Data excerpts:
====
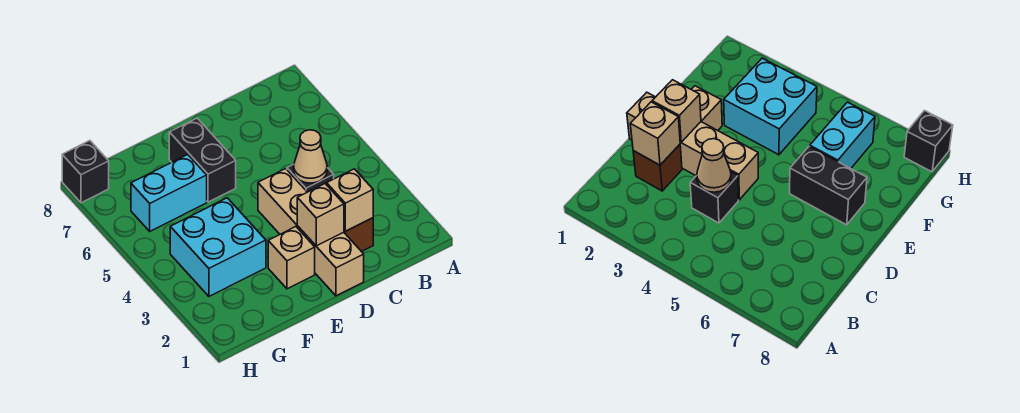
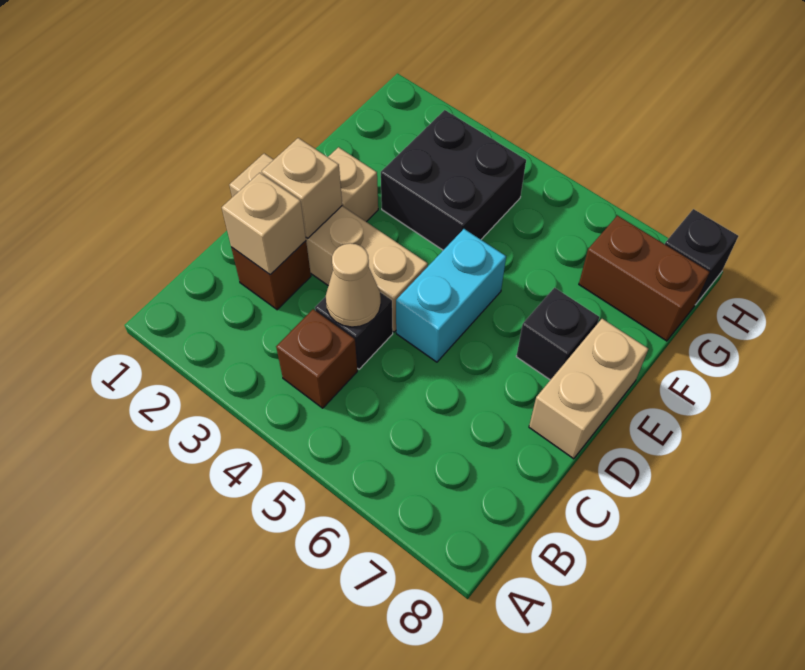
none -> brown 1x1 brick [276,309,357,408]
none -> tan 1x2 brick [529,319,648,459]
black 1x2 brick [169,118,236,202] -> black 1x1 brick [516,288,599,380]
cyan 2x2 brick [170,198,266,296] -> black 2x2 brick [381,110,526,250]
cyan 1x2 brick [131,155,207,231] -> cyan 1x2 brick moved to [396,229,506,362]
none -> brown 1x2 brick [579,216,709,341]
====
TASK ITEM: Check each line above for the word "brown" and copy every line that has it.

TASK SOLUTION:
none -> brown 1x1 brick [276,309,357,408]
none -> brown 1x2 brick [579,216,709,341]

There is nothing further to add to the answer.